Information supplied:
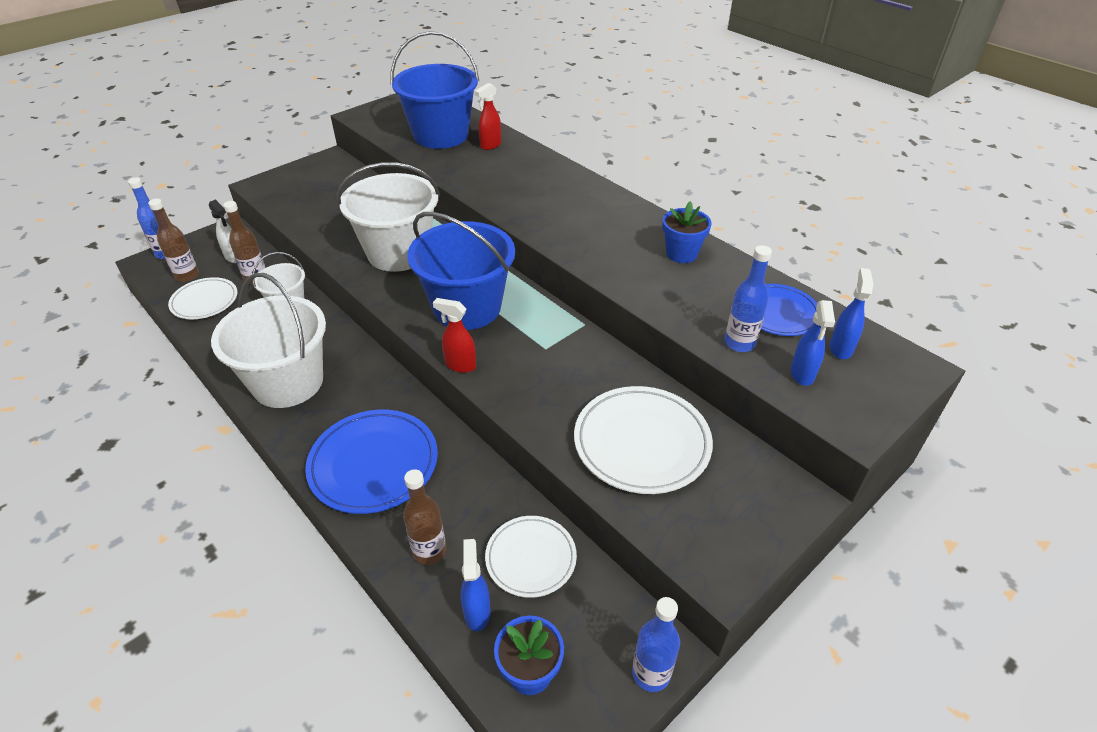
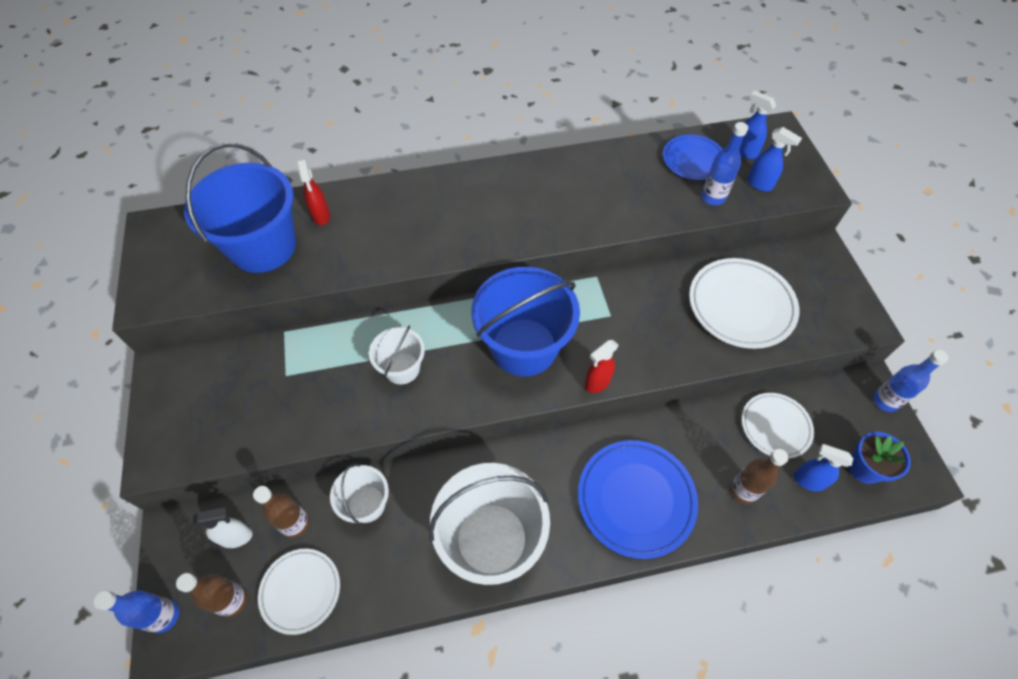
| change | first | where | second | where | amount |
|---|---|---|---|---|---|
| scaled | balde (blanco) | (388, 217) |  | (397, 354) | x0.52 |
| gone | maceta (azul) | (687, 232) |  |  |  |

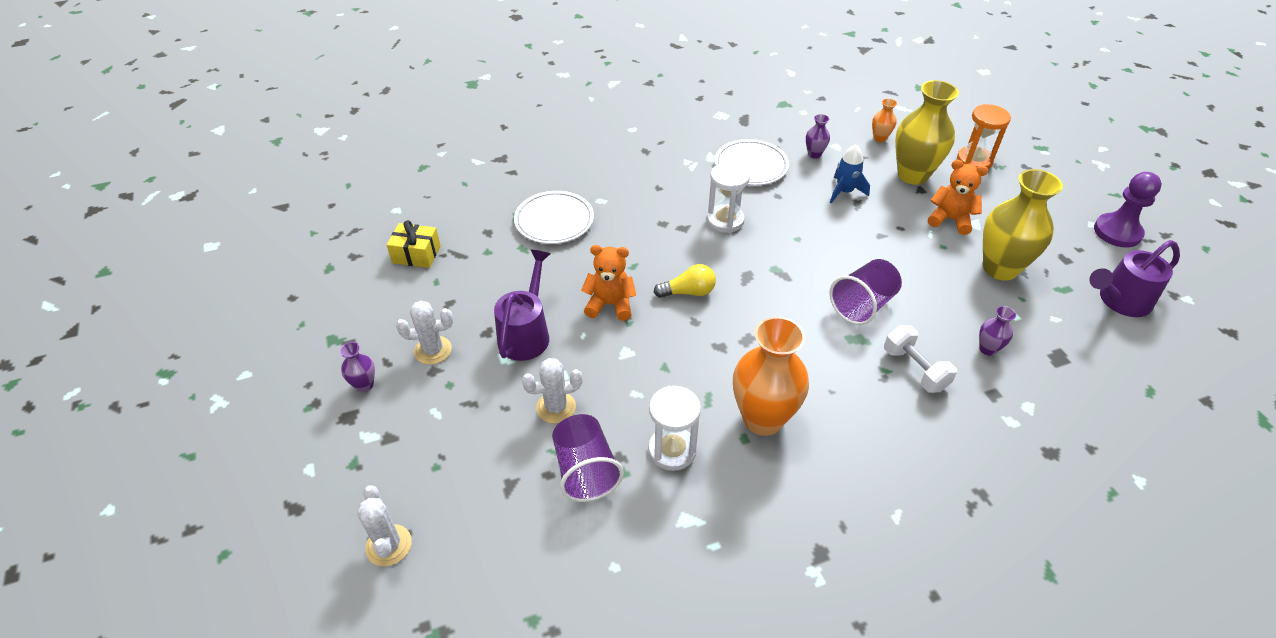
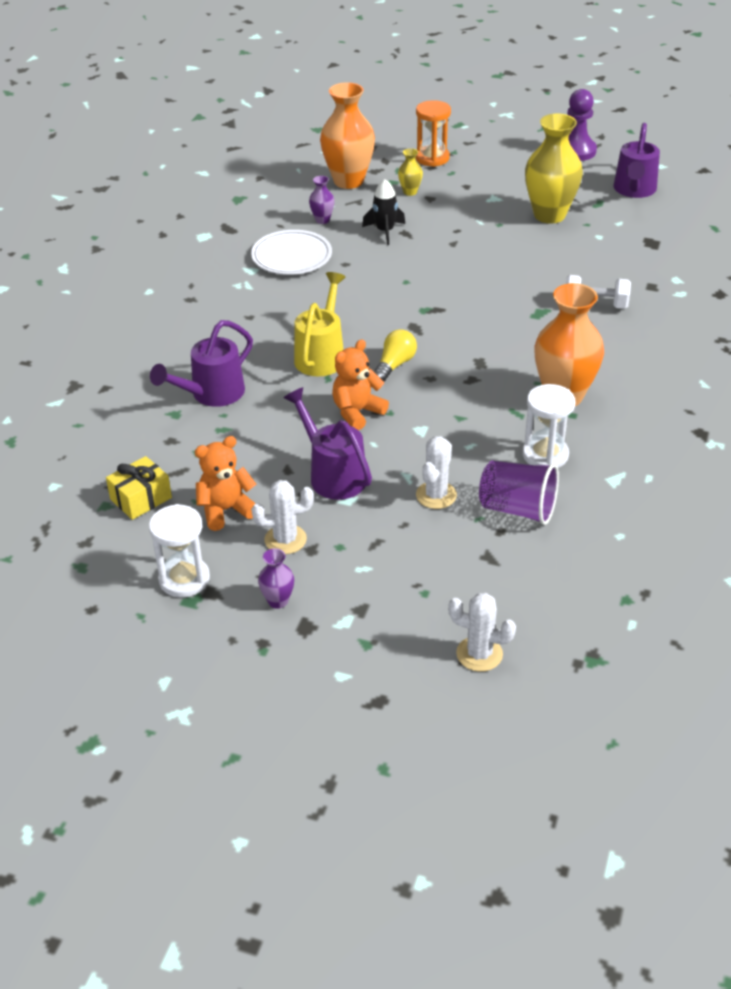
| change | first | where | second | where | amount |
|---|---|---|---|---|---|
| scaled | florero (amarillo) | (927, 132) |  | (410, 172) | x0.45 |
| scaled | florero (naranja) | (884, 120) |  | (347, 135) | x2.22 |
| repainted | cohete (azul) | (850, 174) | cohete (negro) | (383, 212) |  |
| shifted | osito (naranja) | (958, 197) |  | (225, 483) |  |
| shifted | reloj de arena (blanco) | (728, 197) |  | (179, 551) |  |
| swapped | plato (blanco) | (554, 217) | regadera (morado) | (201, 363) |  |
| gone | vaso (morado) | (865, 292) |  |  |  |
| rotated | cactus (blanco) | (424, 333) |  | (282, 517) | 45 degrees clockwise |
| gone | florero (morado) | (997, 331) |  |  |  |
| new |  |  | regadera (amarillo) | (319, 324) |  |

Directions for this task: In your copy, repeat the records above exactly and include no images.

Result of this task:
| change | first | where | second | where | amount |
|---|---|---|---|---|---|
| scaled | balde (blanco) | (388, 217) |  | (397, 354) | x0.52 |
| gone | maceta (azul) | (687, 232) |  |  |  |

| change | first | where | second | where | amount |
|---|---|---|---|---|---|
| scaled | florero (amarillo) | (927, 132) |  | (410, 172) | x0.45 |
| scaled | florero (naranja) | (884, 120) |  | (347, 135) | x2.22 |
| repainted | cohete (azul) | (850, 174) | cohete (negro) | (383, 212) |  |
| shifted | osito (naranja) | (958, 197) |  | (225, 483) |  |
| shifted | reloj de arena (blanco) | (728, 197) |  | (179, 551) |  |
| swapped | plato (blanco) | (554, 217) | regadera (morado) | (201, 363) |  |
| gone | vaso (morado) | (865, 292) |  |  |  |
| rotated | cactus (blanco) | (424, 333) |  | (282, 517) | 45 degrees clockwise |
| gone | florero (morado) | (997, 331) |  |  |  |
| new |  |  | regadera (amarillo) | (319, 324) |  |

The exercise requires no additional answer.